Object transformation records:
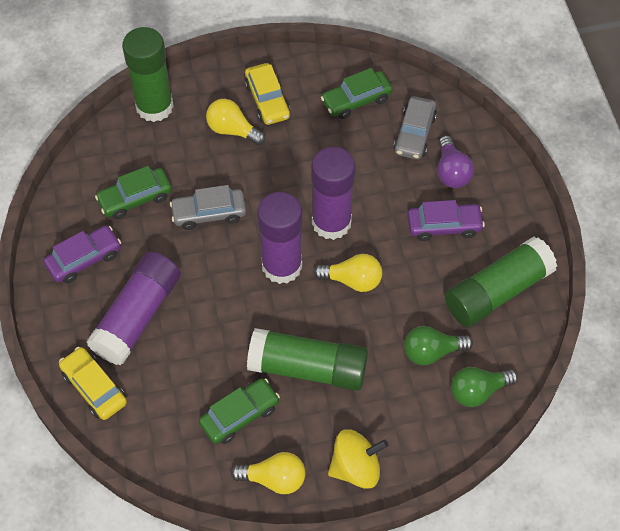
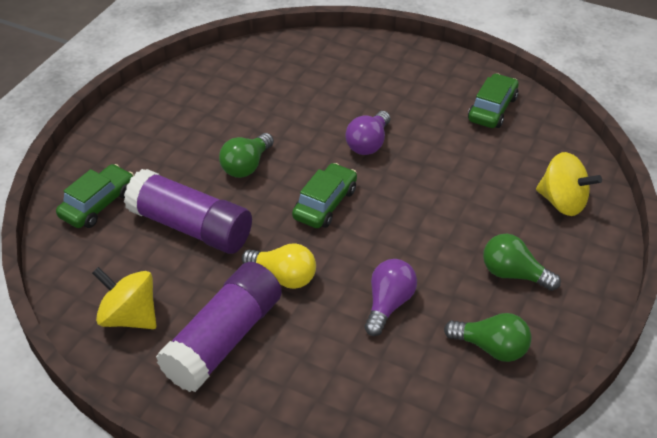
green glue stick: 3 -> 0
green light bulb: 2 -> 3
grey car: 2 -> 0
purple car: 2 -> 0
purple glue stick: 3 -> 2
purple light bulb: 1 -> 2
yellow car: 2 -> 0
yellow light bulb: 3 -> 1
yellow spinning top: 1 -> 2

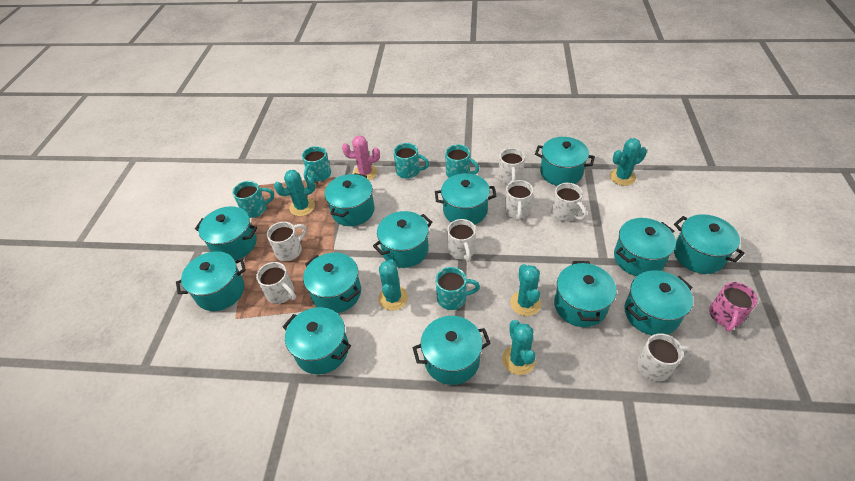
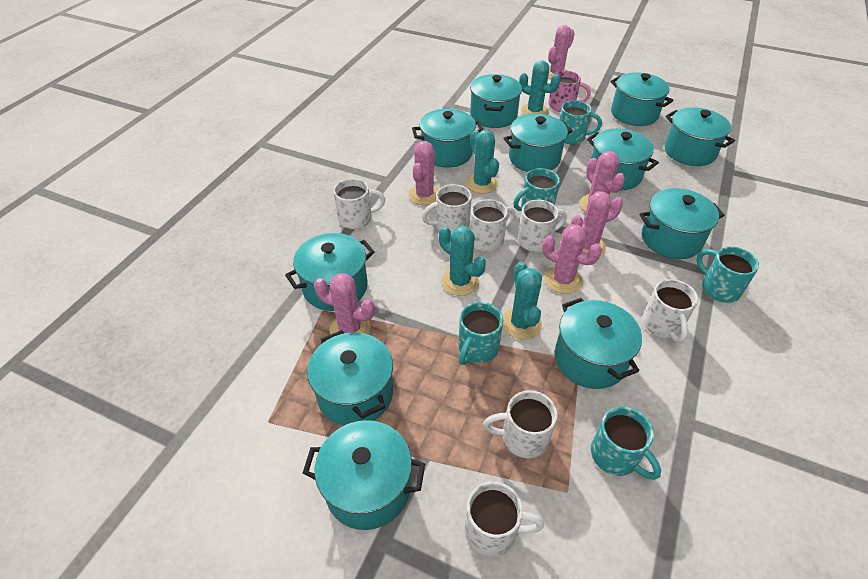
pink cactus: 1 -> 6
turquoise cactus: 5 -> 4
turquoise pot: 13 -> 11

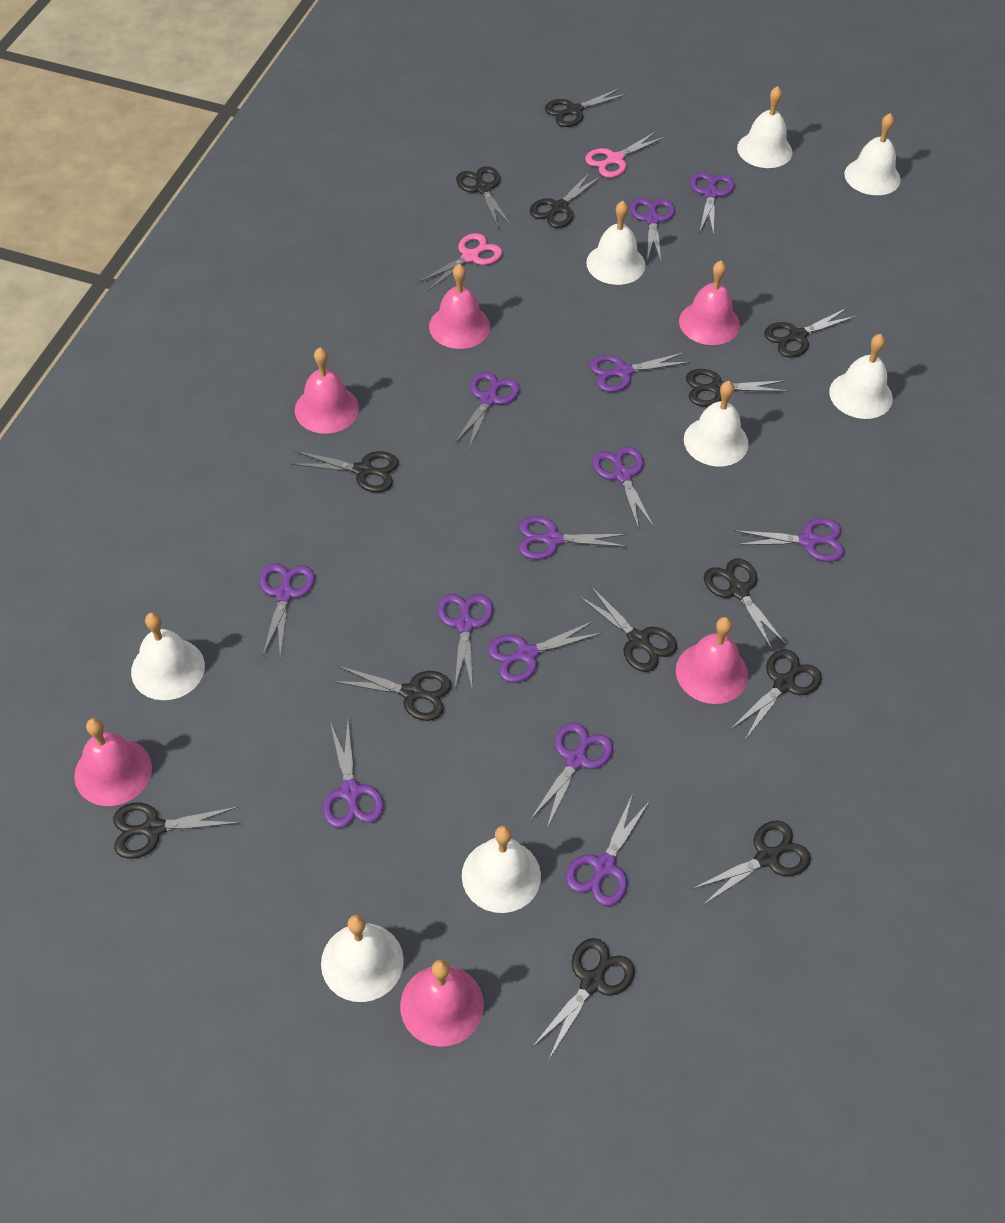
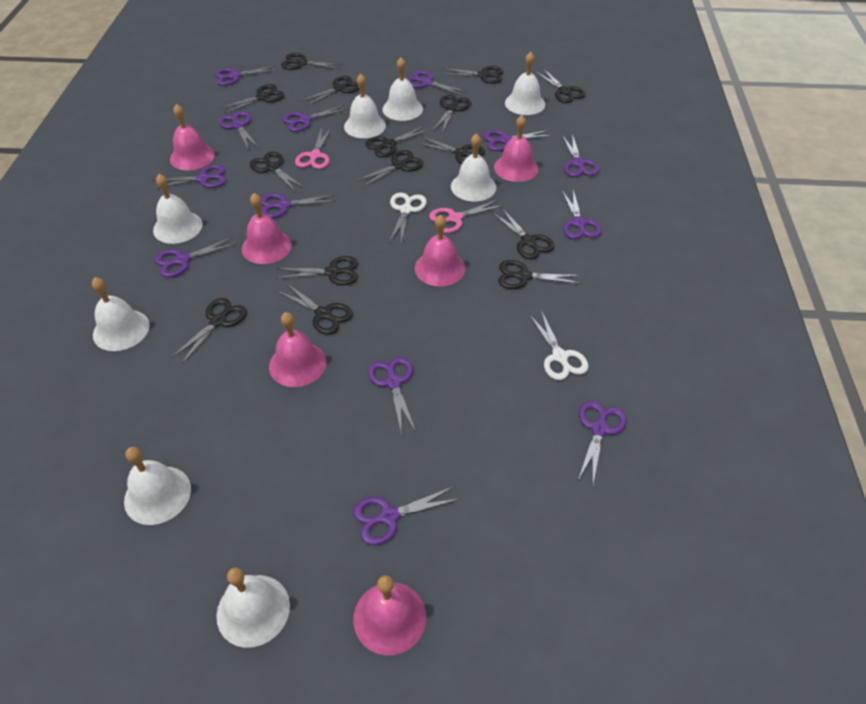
black scissors: 13 -> 15
white scissors: 0 -> 2

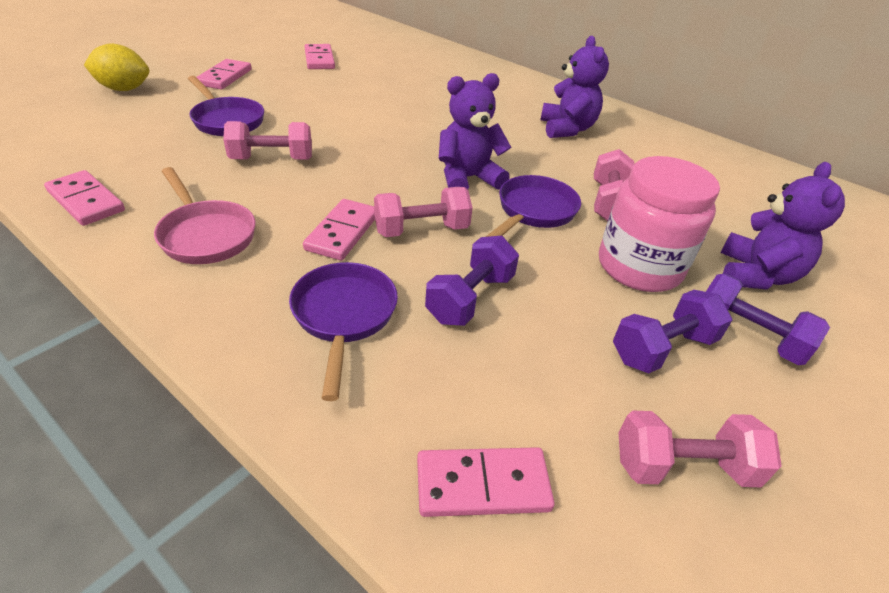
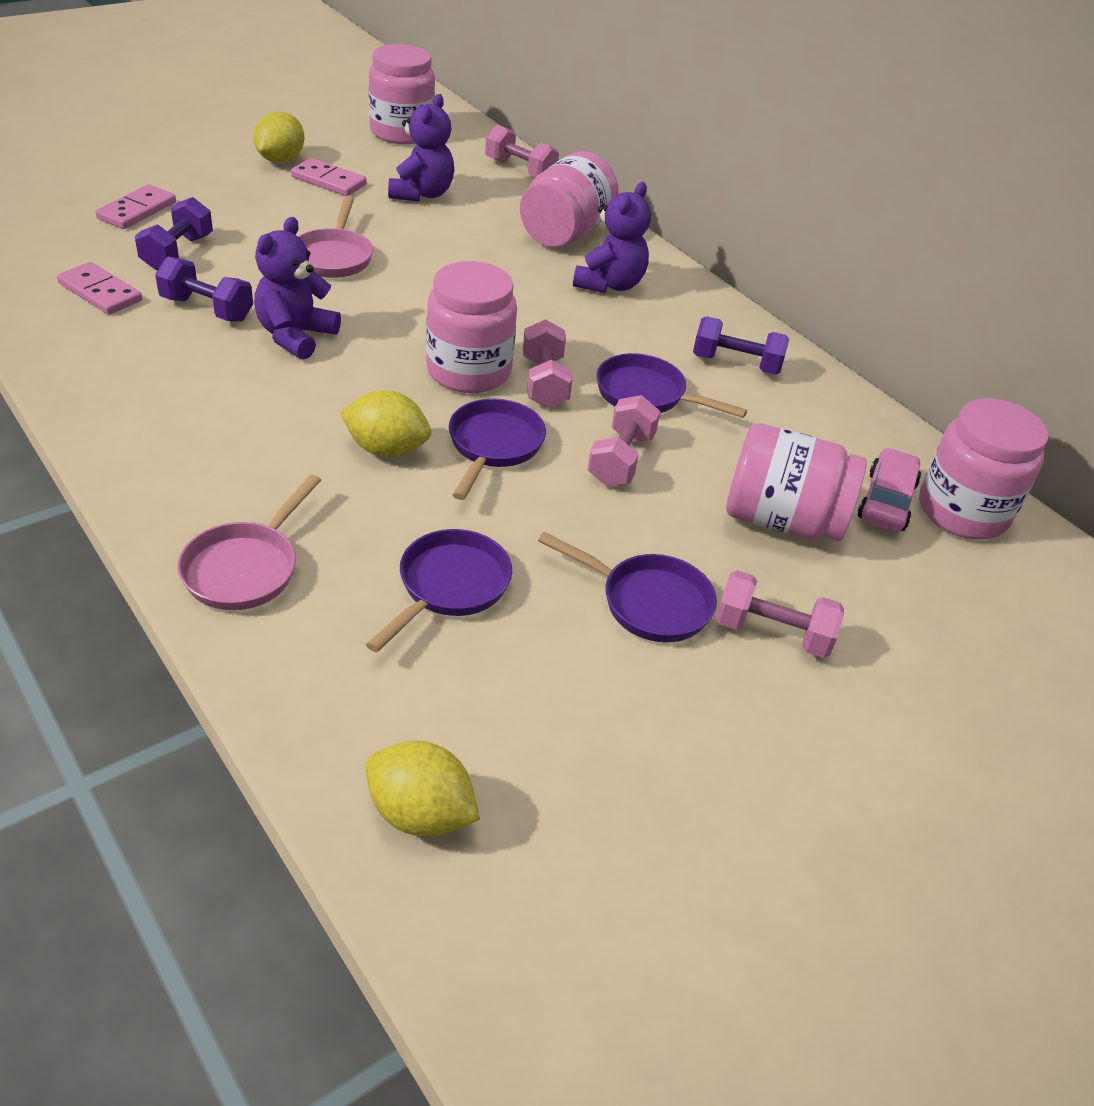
pink car: 0 -> 1
pink domino: 5 -> 3
pink jar: 1 -> 5
pink pan: 1 -> 2
purple pan: 3 -> 4
yellow lemon: 1 -> 3

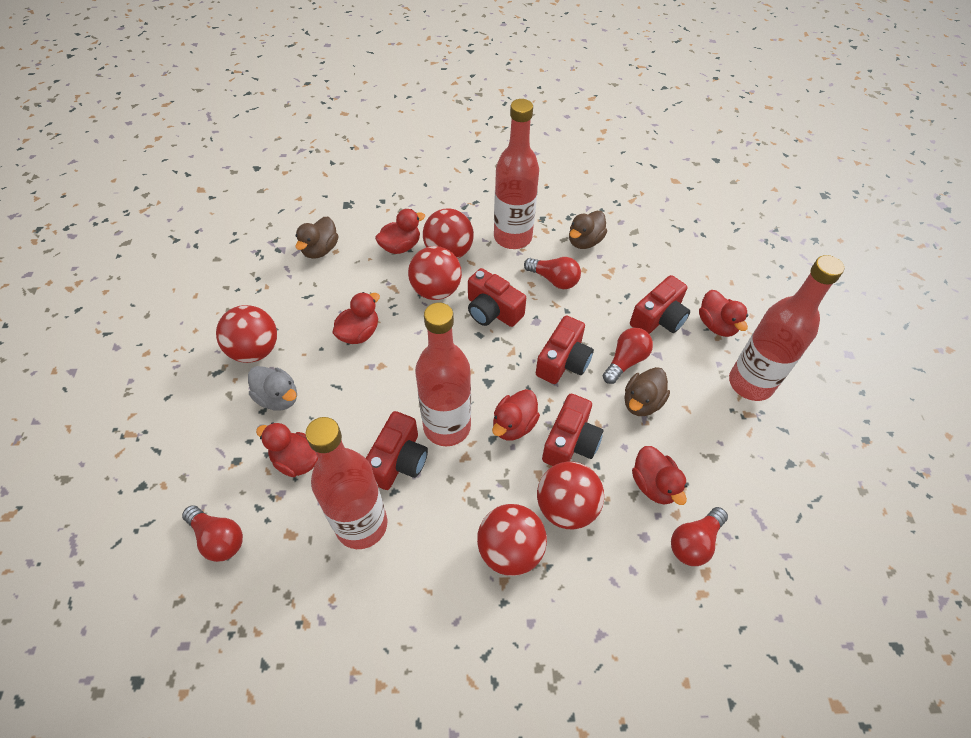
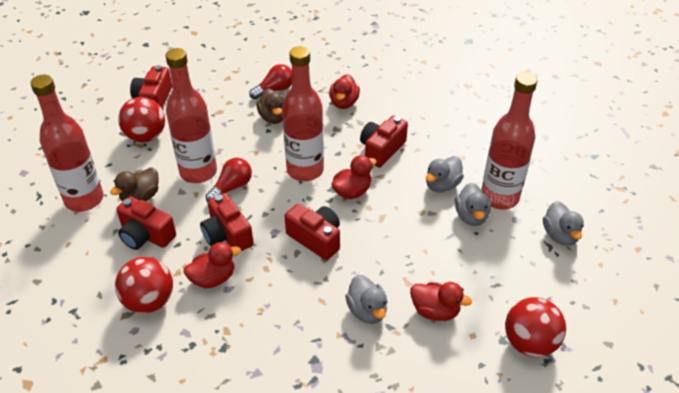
brown duck: 3 -> 2
grey duck: 1 -> 4
red ball: 5 -> 3
red duck: 6 -> 4
red light bulb: 4 -> 2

WHAT TO DO → Go through the data above and return each line containing the string "pink".

ANSWER TO THIS TASK →
pink cactus: 1 -> 6
pink car: 0 -> 1
pink domino: 5 -> 3
pink jar: 1 -> 5
pink pan: 1 -> 2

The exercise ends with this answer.